Task statement: Each line of the records has to be copied exactly, though the pictures must be left out.

Entries shown:
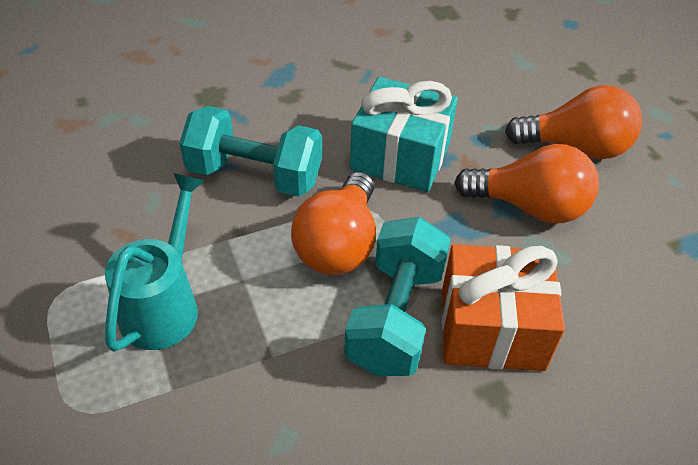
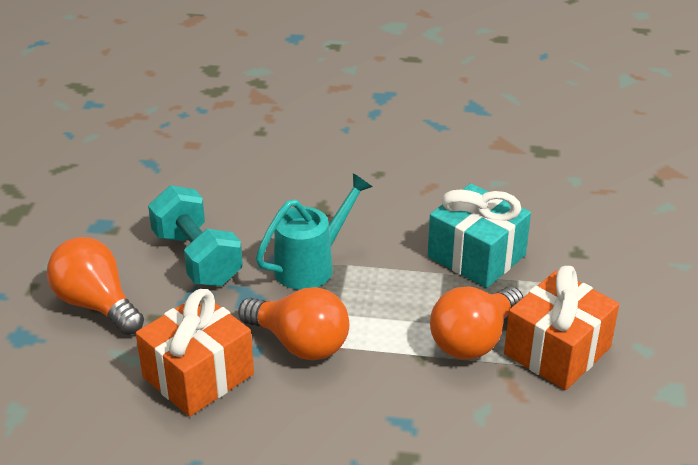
orange gift: 1 -> 2
turquoise dumbbell: 2 -> 1

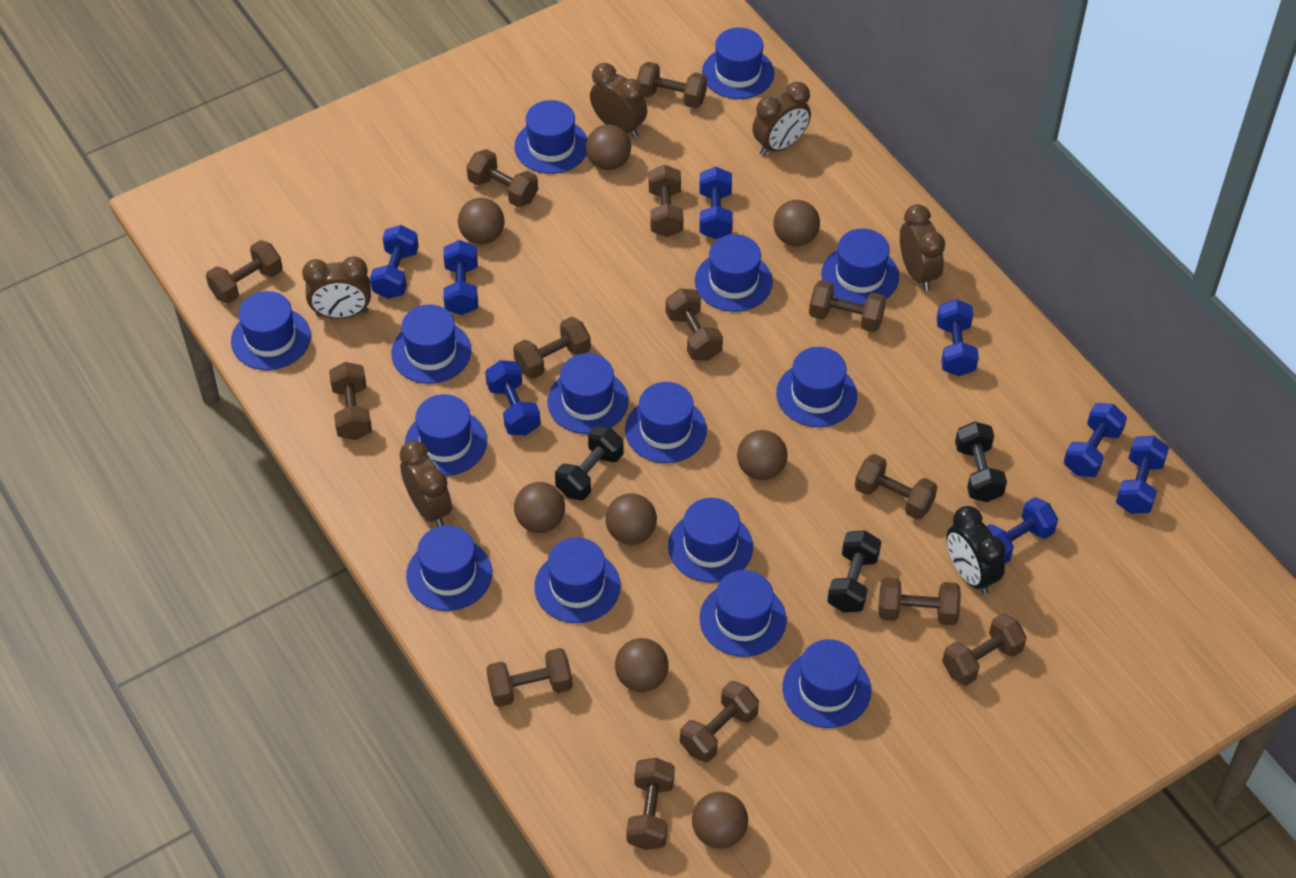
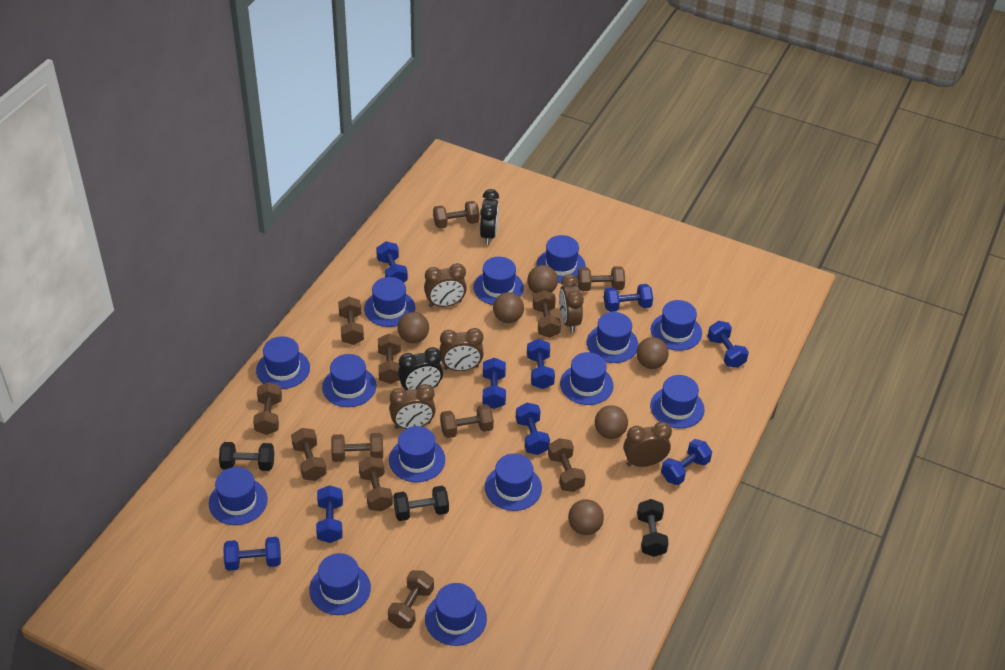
black clock: 1 -> 2
blue dumbbell: 8 -> 9
blue hat: 15 -> 14
brown ball: 8 -> 6
brown dumbbell: 14 -> 12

Solution below:
orange gift: 1 -> 2
turquoise dumbbell: 2 -> 1

black clock: 1 -> 2
blue dumbbell: 8 -> 9
blue hat: 15 -> 14
brown ball: 8 -> 6
brown dumbbell: 14 -> 12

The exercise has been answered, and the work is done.